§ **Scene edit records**
----------

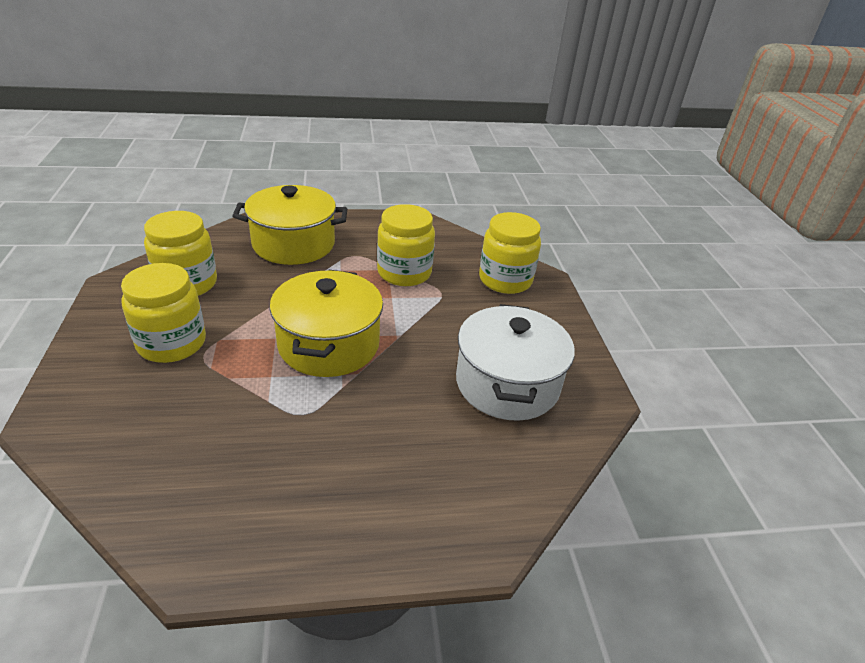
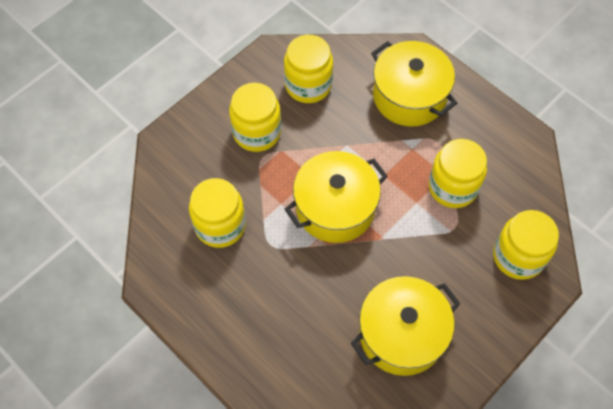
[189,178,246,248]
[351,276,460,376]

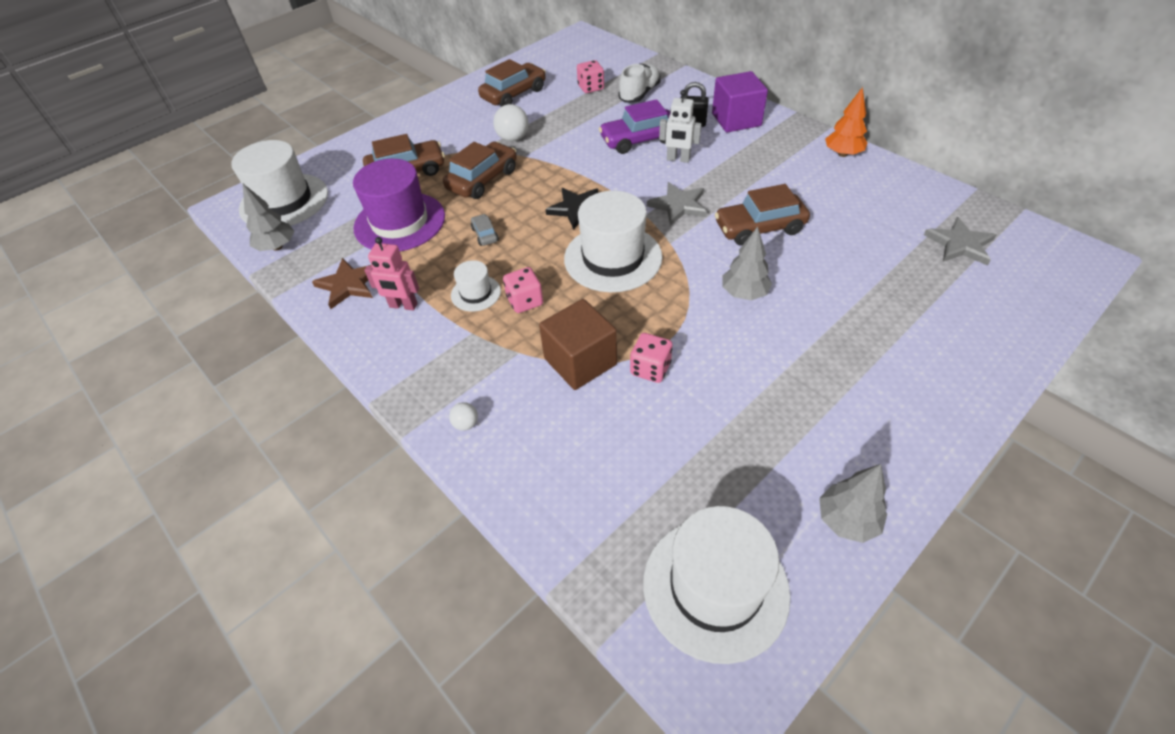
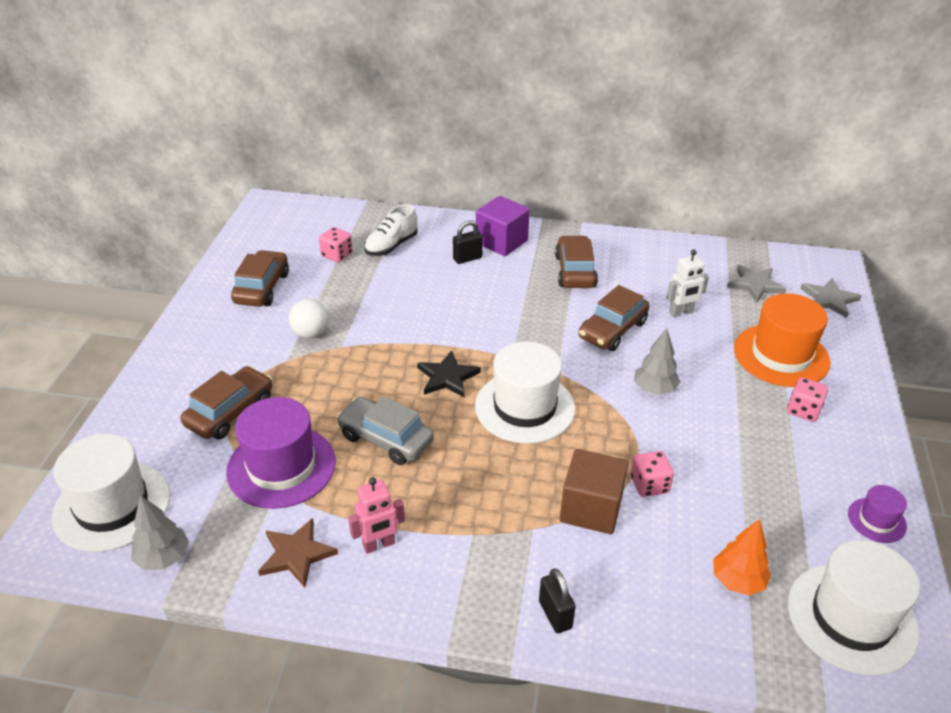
[451,260,501,312] (first image)
[599,99,670,154] (first image)
[734,293,831,387]
[555,235,598,288]
[787,377,828,422]
[800,278,861,318]
[667,250,709,317]
[713,519,771,595]
[539,568,576,633]
[848,485,907,543]
[364,204,417,256]
[336,396,434,465]

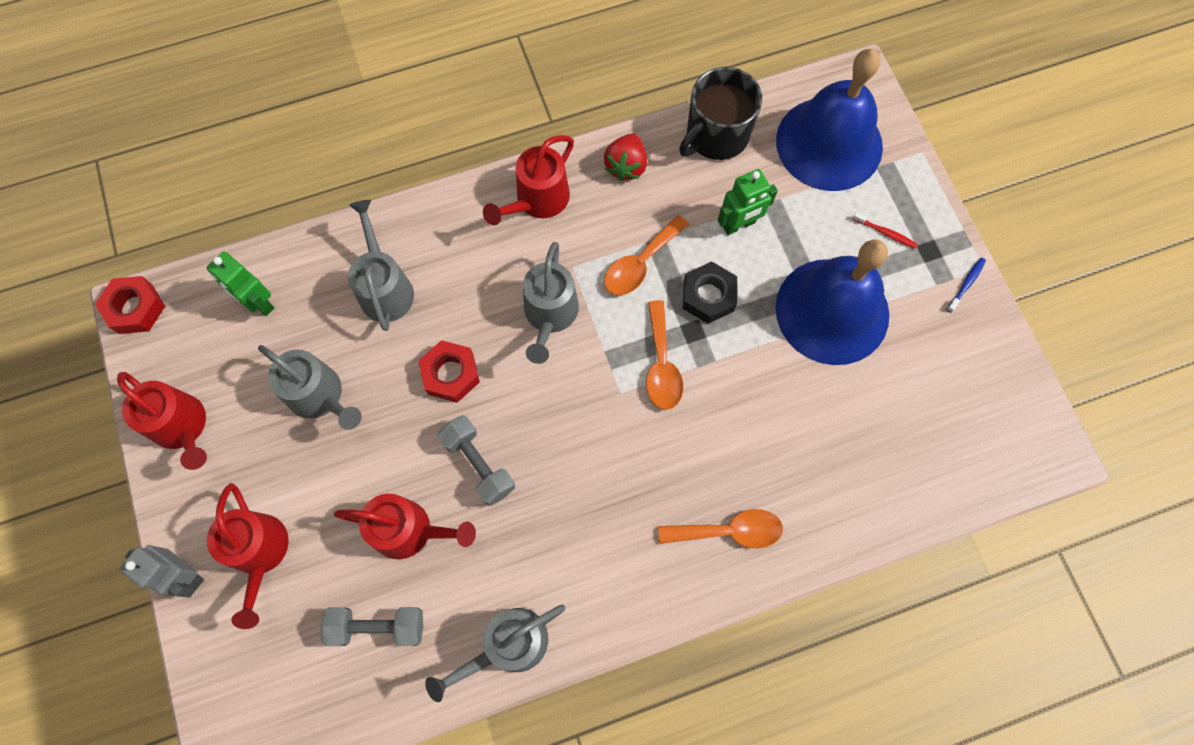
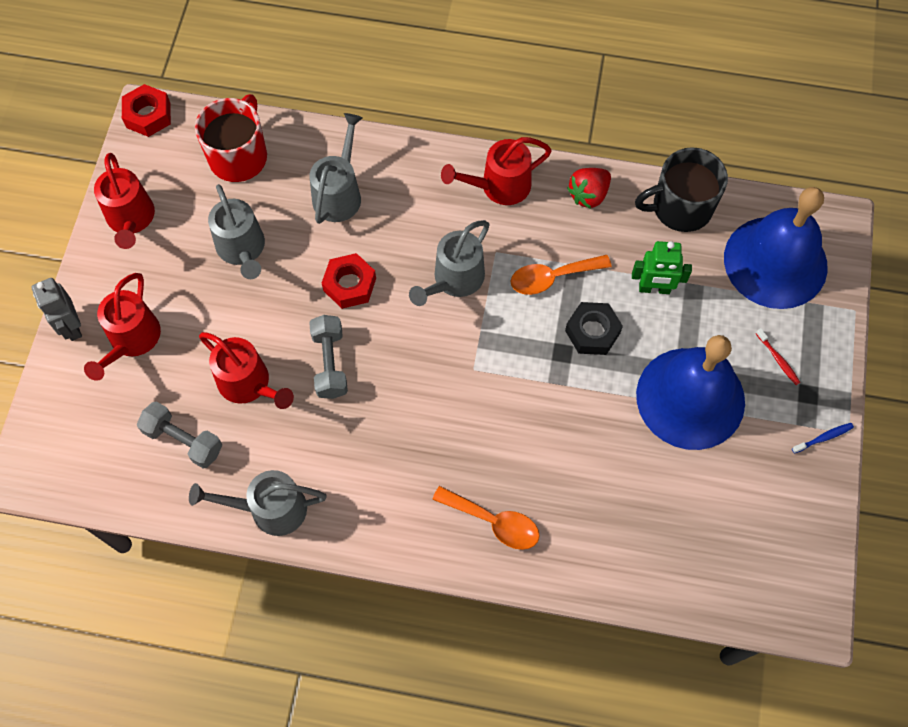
[646,300,683,410] (first image)
[195,94,267,182]

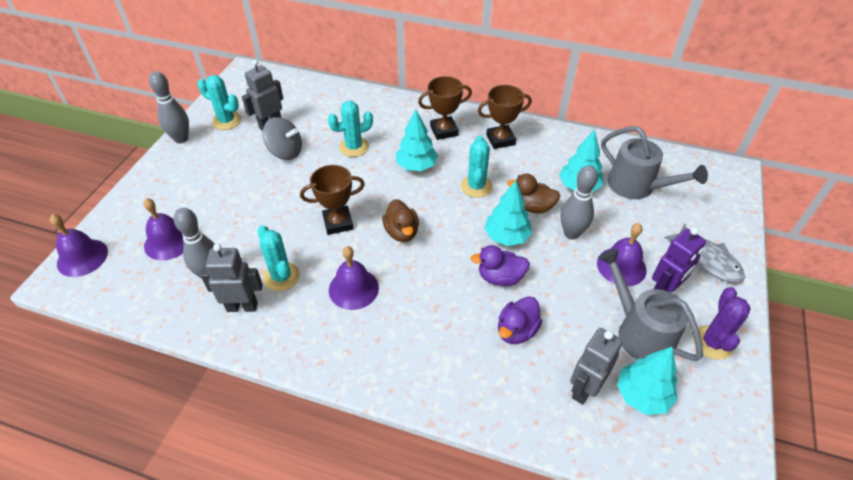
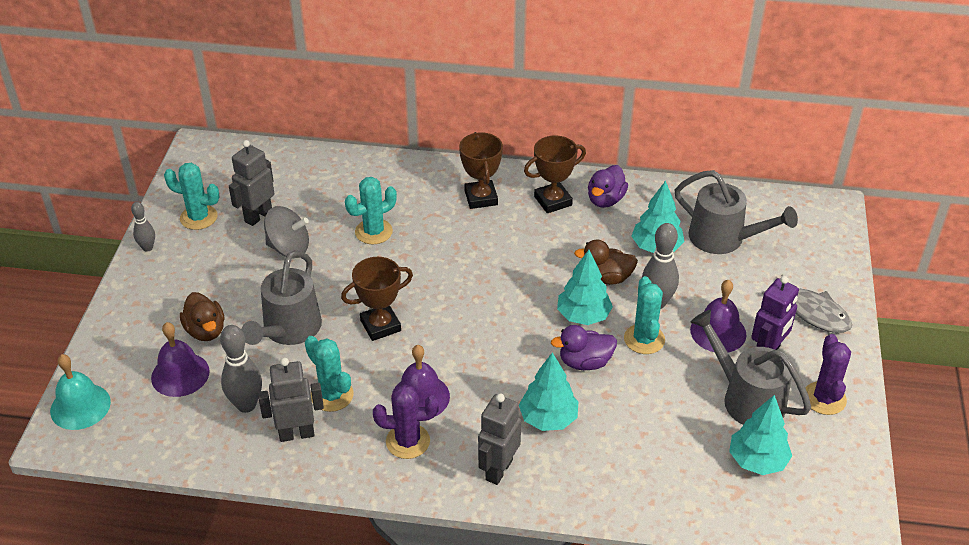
[241,250,322,345]
[373,384,439,459]
[180,292,224,341]
[519,352,579,431]
[624,276,665,354]
[588,165,628,208]
[478,393,521,485]
[50,354,111,430]
[459,132,503,209]
[131,202,155,252]

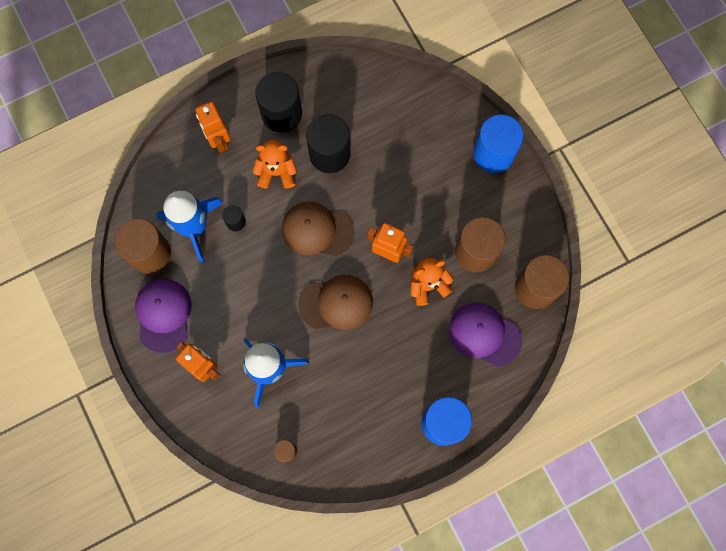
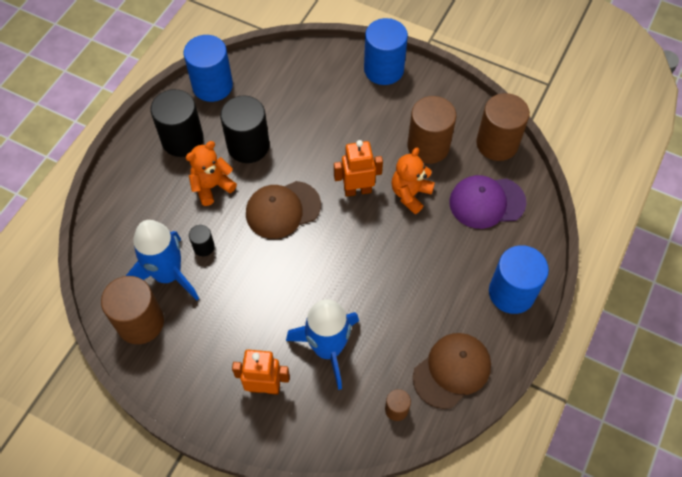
[135,279,192,353] (first image)
[195,101,231,153] (first image)
[184,35,233,102]
[413,333,491,409]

----------

Your answer must consist only of the lines from the one containing "[478,393,521,485]" through the end of the entries, restated word for word, with no pictures.

[478,393,521,485]
[50,354,111,430]
[459,132,503,209]
[131,202,155,252]

[135,279,192,353] (first image)
[195,101,231,153] (first image)
[184,35,233,102]
[413,333,491,409]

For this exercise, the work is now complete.